Exercise - Pictures aside, copy exactly the lines running from the one with "none -> brown 1x3 plate [521,537,661,617]" to the end of the records.

──────── Records to process

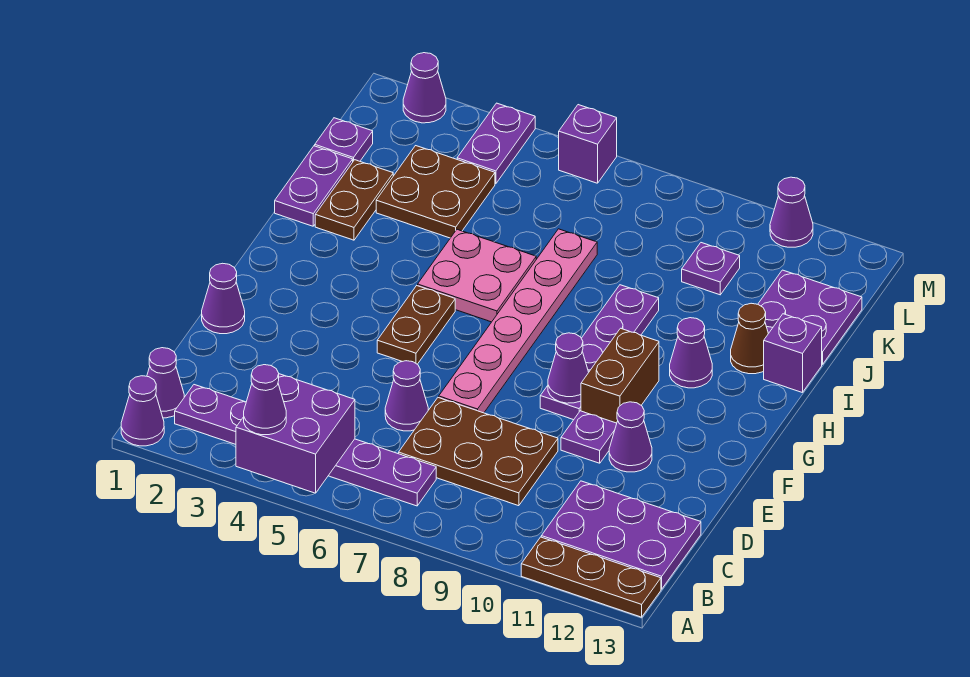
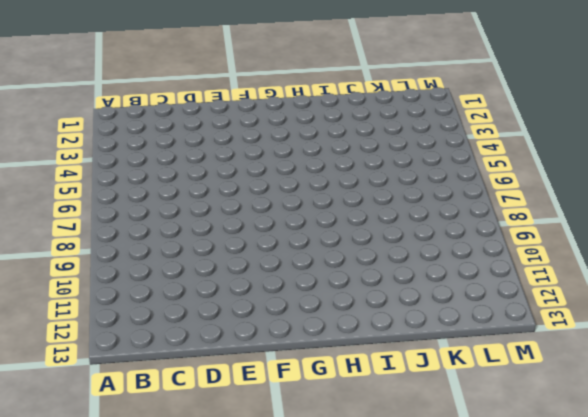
none -> purple 1x1 cone [121,376,164,446]
none -> brown 1x3 plate [521,537,661,617]
none -> purple 1x1 cone [147,348,184,418]
none -> purple 1x6 plate [175,385,436,506]

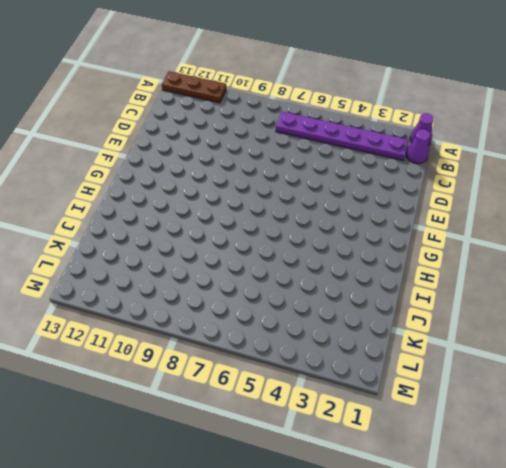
none -> purple 2x3 plate [541,481,701,589]
none -> brown 2x3 plate [399,397,558,506]
none -> purple 1x1 cone [385,361,428,431]
none -> purple 1x1 cone [202,263,245,334]

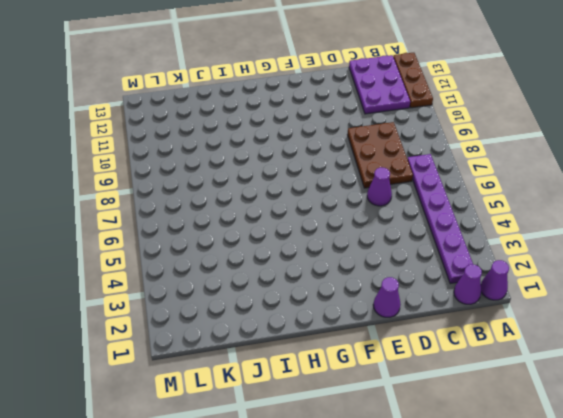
none -> pink 1x6 plate [439,229,597,413]
none -> purple 1x1 plate [561,411,617,463]
none -> purple 1x1 cone [609,402,652,472]
none -> brown 1x2 plate [377,286,455,364]

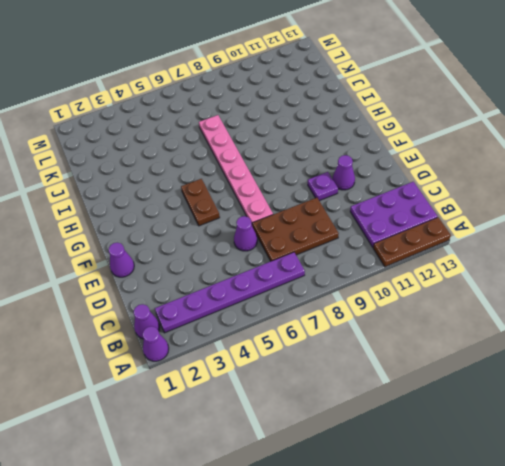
none -> purple 1x4 plate [540,285,659,420]
none -> brown 1x2 brick [581,328,659,423]
none -> pink 2x2 plate [418,229,536,322]
none -> purple 1x1 cone [670,318,712,388]

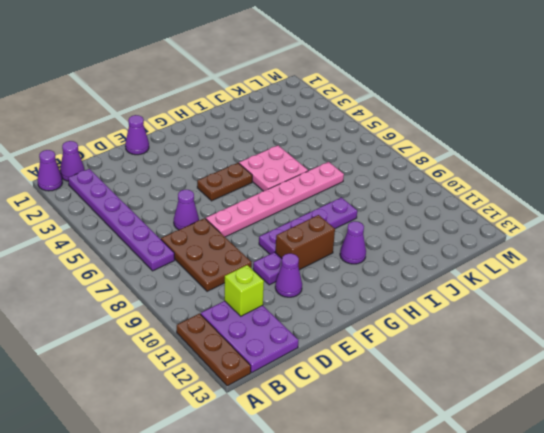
lime 1x1 brick [224,265,264,316] -> none
none -> purple 1x2 plate [275,146,353,226]
none -> brown 1x2 plate [315,160,393,240]
none -> brown 1x1 cone [731,303,768,374]
none -> purple 1x1 brick [764,314,822,393]

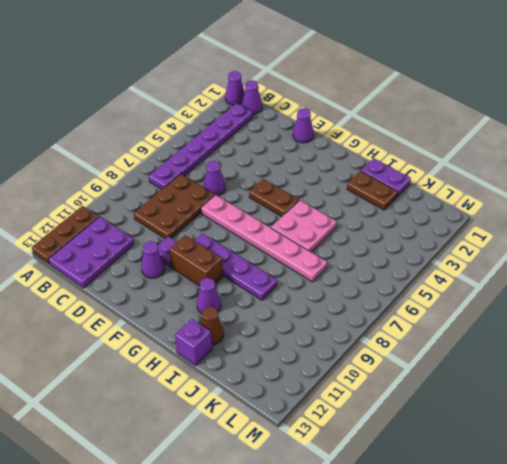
none -> brown 2x2 plate [376,146,495,238]
none -> purple 2x2 plate [758,270,862,364]
none -> purple 1x1 plate [315,118,373,161]
none -> purple 1x1 plate [682,243,740,295]

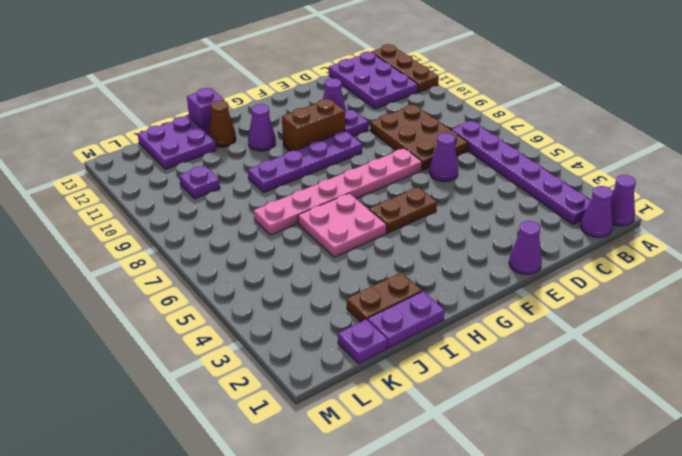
none -> brown 2x2 plate [376,146,495,238]
none -> purple 1x2 plate [457,103,535,184]
none -> purple 1x1 cone [403,53,446,123]
none -> purple 1x1 brick [559,105,617,183]

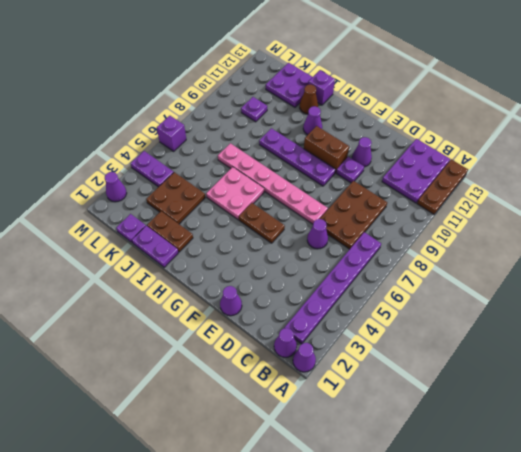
none -> purple 1x1 cone [770,177,813,247]
none -> purple 2x2 brick [236,374,355,493]
none -> purple 1x1 cone [548,333,589,403]
none -> purple 1x1 cone [244,365,286,435]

────────────────

Result for this task -
none -> brown 1x3 plate [521,537,661,617]
none -> purple 1x1 cone [147,348,184,418]
none -> purple 1x6 plate [175,385,436,506]

none -> purple 2x3 plate [541,481,701,589]
none -> brown 2x3 plate [399,397,558,506]
none -> purple 1x1 cone [385,361,428,431]
none -> purple 1x1 cone [202,263,245,334]

none -> pink 1x6 plate [439,229,597,413]
none -> purple 1x1 plate [561,411,617,463]
none -> purple 1x1 cone [609,402,652,472]
none -> brown 1x2 plate [377,286,455,364]

none -> purple 1x4 plate [540,285,659,420]
none -> brown 1x2 brick [581,328,659,423]
none -> pink 2x2 plate [418,229,536,322]
none -> purple 1x1 cone [670,318,712,388]

lime 1x1 brick [224,265,264,316] -> none
none -> purple 1x2 plate [275,146,353,226]
none -> brown 1x2 plate [315,160,393,240]
none -> brown 1x1 cone [731,303,768,374]
none -> purple 1x1 brick [764,314,822,393]

none -> brown 2x2 plate [376,146,495,238]
none -> purple 2x2 plate [758,270,862,364]
none -> purple 1x1 plate [315,118,373,161]
none -> purple 1x1 plate [682,243,740,295]

none -> brown 2x2 plate [376,146,495,238]
none -> purple 1x2 plate [457,103,535,184]
none -> purple 1x1 cone [403,53,446,123]
none -> purple 1x1 brick [559,105,617,183]

none -> purple 1x1 cone [770,177,813,247]
none -> purple 2x2 brick [236,374,355,493]
none -> purple 1x1 cone [548,333,589,403]
none -> purple 1x1 cone [244,365,286,435]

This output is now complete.